Please give the entries again in full and exactly, without any picture.

--- START ---

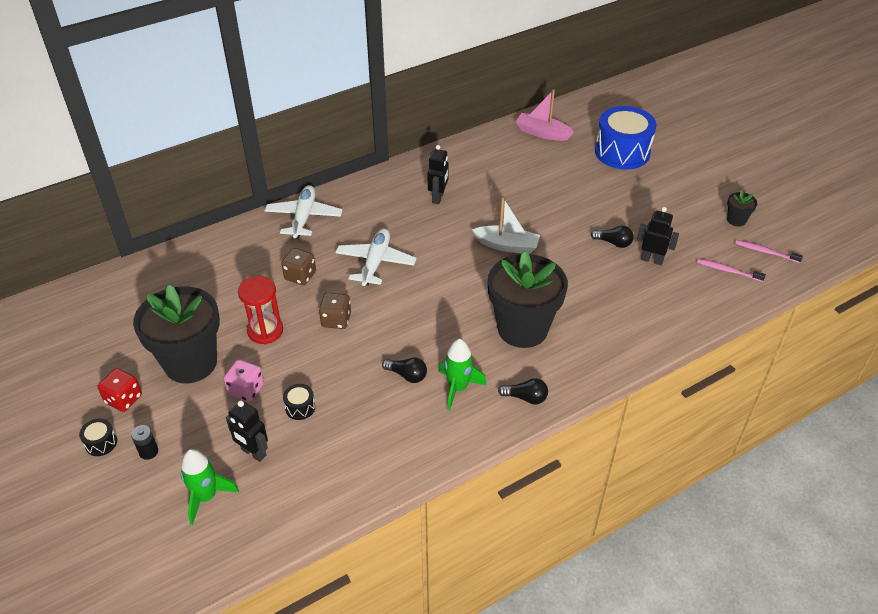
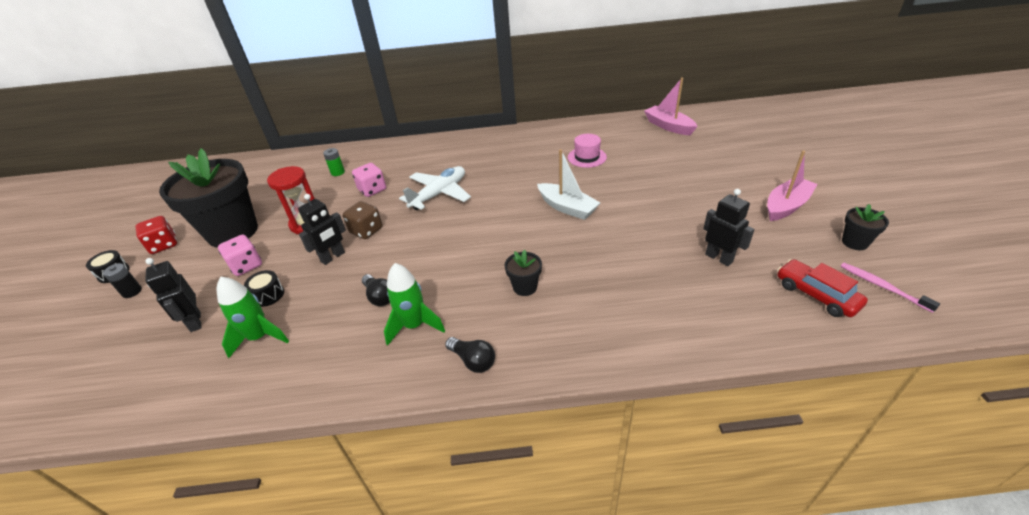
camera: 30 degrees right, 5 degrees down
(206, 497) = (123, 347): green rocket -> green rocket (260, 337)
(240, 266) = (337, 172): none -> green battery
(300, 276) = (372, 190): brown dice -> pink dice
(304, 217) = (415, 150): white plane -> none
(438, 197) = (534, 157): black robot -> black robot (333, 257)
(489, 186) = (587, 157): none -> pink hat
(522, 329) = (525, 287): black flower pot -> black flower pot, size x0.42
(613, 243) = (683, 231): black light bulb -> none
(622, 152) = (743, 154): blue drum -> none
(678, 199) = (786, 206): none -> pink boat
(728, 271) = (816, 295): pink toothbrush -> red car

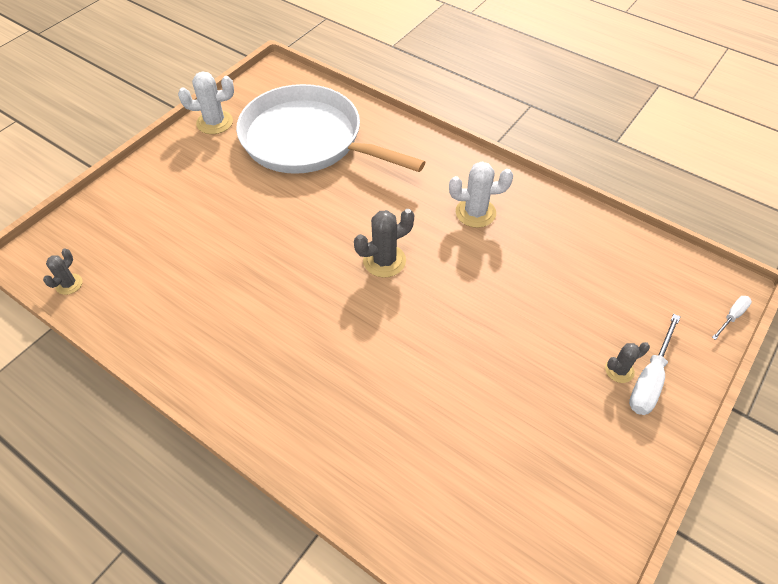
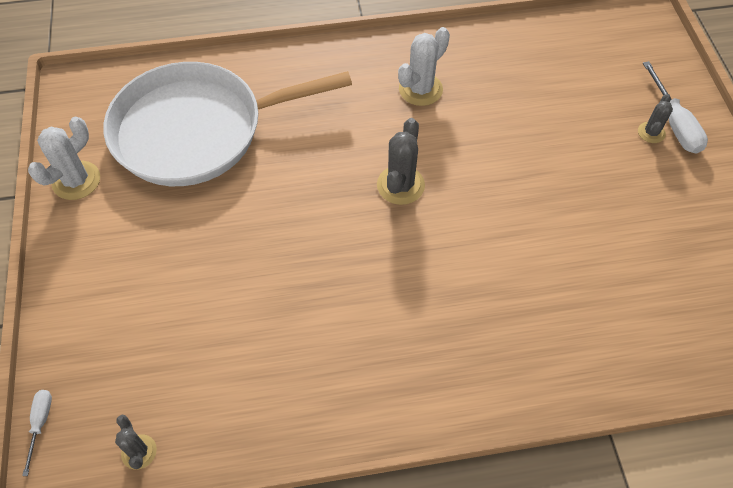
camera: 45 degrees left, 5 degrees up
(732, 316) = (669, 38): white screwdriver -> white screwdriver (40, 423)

--- END ---

Task result:
camera: 30 degrees right, 5 degrees down
(206, 497) = (123, 347): green rocket -> green rocket (260, 337)
(240, 266) = (337, 172): none -> green battery
(300, 276) = (372, 190): brown dice -> pink dice
(304, 217) = (415, 150): white plane -> none
(438, 197) = (534, 157): black robot -> black robot (333, 257)
(489, 186) = (587, 157): none -> pink hat
(522, 329) = (525, 287): black flower pot -> black flower pot, size x0.42
(613, 243) = (683, 231): black light bulb -> none
(622, 152) = (743, 154): blue drum -> none
(678, 199) = (786, 206): none -> pink boat
(728, 271) = (816, 295): pink toothbrush -> red car

camera: 45 degrees left, 5 degrees up
(732, 316) = (669, 38): white screwdriver -> white screwdriver (40, 423)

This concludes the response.